Spatial reasoning entries:
#####

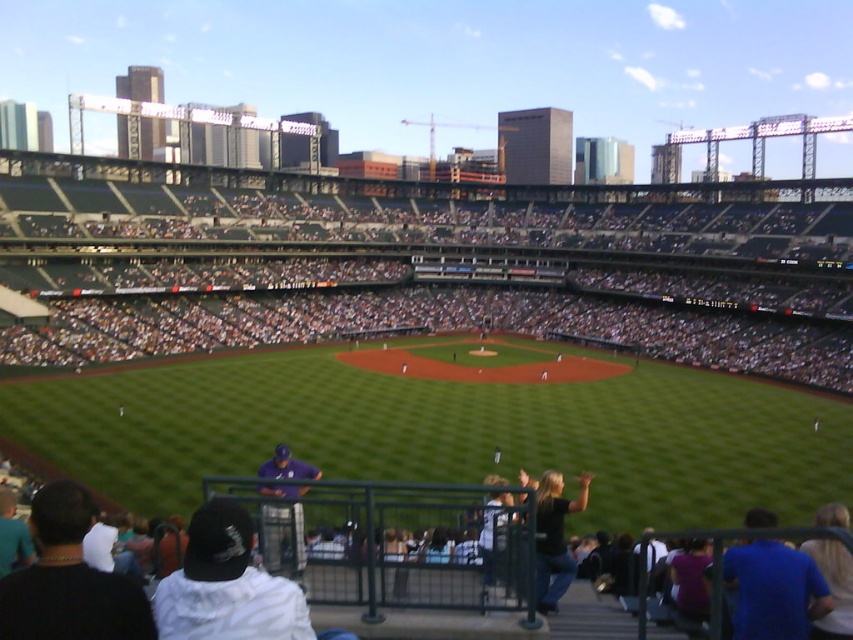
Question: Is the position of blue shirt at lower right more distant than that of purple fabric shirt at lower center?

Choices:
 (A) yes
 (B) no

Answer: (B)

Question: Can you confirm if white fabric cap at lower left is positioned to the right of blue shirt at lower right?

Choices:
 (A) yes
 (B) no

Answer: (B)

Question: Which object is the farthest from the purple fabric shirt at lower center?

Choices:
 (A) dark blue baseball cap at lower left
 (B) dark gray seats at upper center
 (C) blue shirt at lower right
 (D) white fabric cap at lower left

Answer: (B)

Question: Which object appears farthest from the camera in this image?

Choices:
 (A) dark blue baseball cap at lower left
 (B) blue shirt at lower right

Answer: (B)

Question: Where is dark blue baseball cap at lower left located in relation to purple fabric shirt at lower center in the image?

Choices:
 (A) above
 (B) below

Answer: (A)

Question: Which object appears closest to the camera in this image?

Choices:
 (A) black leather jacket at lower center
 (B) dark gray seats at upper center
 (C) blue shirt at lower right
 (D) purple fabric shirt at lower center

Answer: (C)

#####

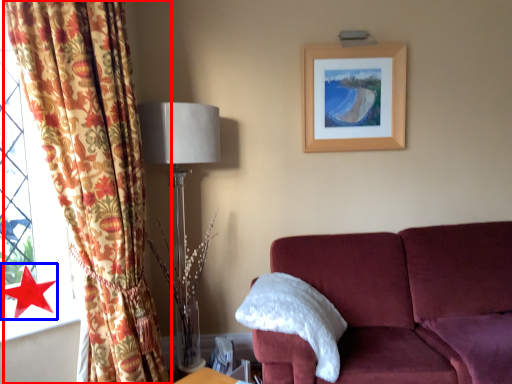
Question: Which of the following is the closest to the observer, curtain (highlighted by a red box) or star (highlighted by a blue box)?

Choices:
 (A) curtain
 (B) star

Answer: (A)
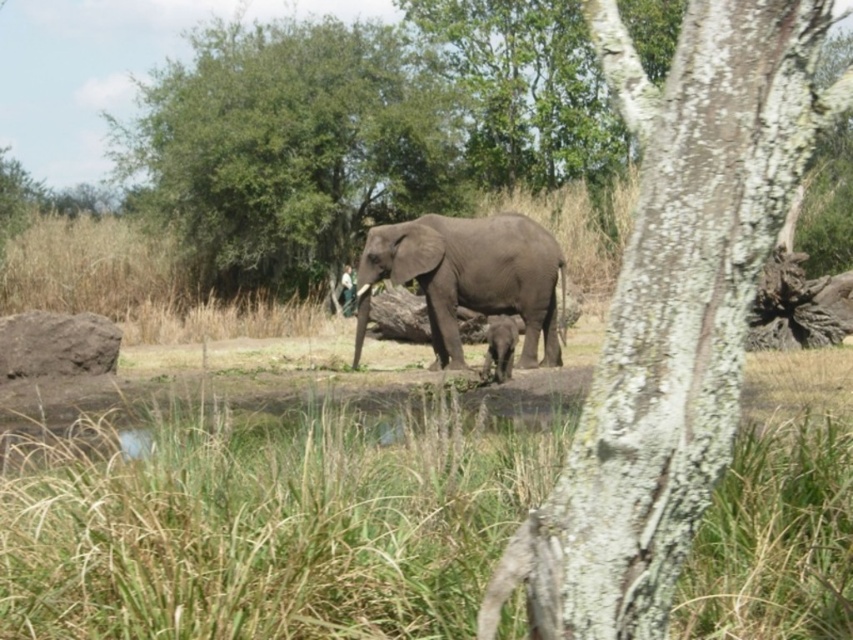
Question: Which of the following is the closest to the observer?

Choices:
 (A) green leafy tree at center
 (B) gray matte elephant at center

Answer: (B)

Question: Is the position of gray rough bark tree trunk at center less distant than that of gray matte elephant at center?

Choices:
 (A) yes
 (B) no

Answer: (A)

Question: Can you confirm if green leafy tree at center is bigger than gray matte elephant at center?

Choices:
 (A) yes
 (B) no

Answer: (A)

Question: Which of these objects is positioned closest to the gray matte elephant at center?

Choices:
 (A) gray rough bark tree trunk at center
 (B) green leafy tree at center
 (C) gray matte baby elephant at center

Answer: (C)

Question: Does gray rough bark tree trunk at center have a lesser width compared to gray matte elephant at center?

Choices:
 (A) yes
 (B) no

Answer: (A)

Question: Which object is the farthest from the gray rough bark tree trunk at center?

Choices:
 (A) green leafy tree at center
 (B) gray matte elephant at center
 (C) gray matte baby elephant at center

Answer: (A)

#####

Copy out word for word the lines of the entries above, starting at the line containing "Question: Is the position of blue" and ending at the line containing "(D) purple fabric shirt at lower center".

Full response:
Question: Is the position of blue shirt at lower right more distant than that of purple fabric shirt at lower center?

Choices:
 (A) yes
 (B) no

Answer: (B)

Question: Can you confirm if white fabric cap at lower left is positioned to the right of blue shirt at lower right?

Choices:
 (A) yes
 (B) no

Answer: (B)

Question: Which object is the farthest from the purple fabric shirt at lower center?

Choices:
 (A) dark blue baseball cap at lower left
 (B) dark gray seats at upper center
 (C) blue shirt at lower right
 (D) white fabric cap at lower left

Answer: (B)

Question: Which object appears farthest from the camera in this image?

Choices:
 (A) dark blue baseball cap at lower left
 (B) blue shirt at lower right

Answer: (B)

Question: Where is dark blue baseball cap at lower left located in relation to purple fabric shirt at lower center in the image?

Choices:
 (A) above
 (B) below

Answer: (A)

Question: Which object appears closest to the camera in this image?

Choices:
 (A) black leather jacket at lower center
 (B) dark gray seats at upper center
 (C) blue shirt at lower right
 (D) purple fabric shirt at lower center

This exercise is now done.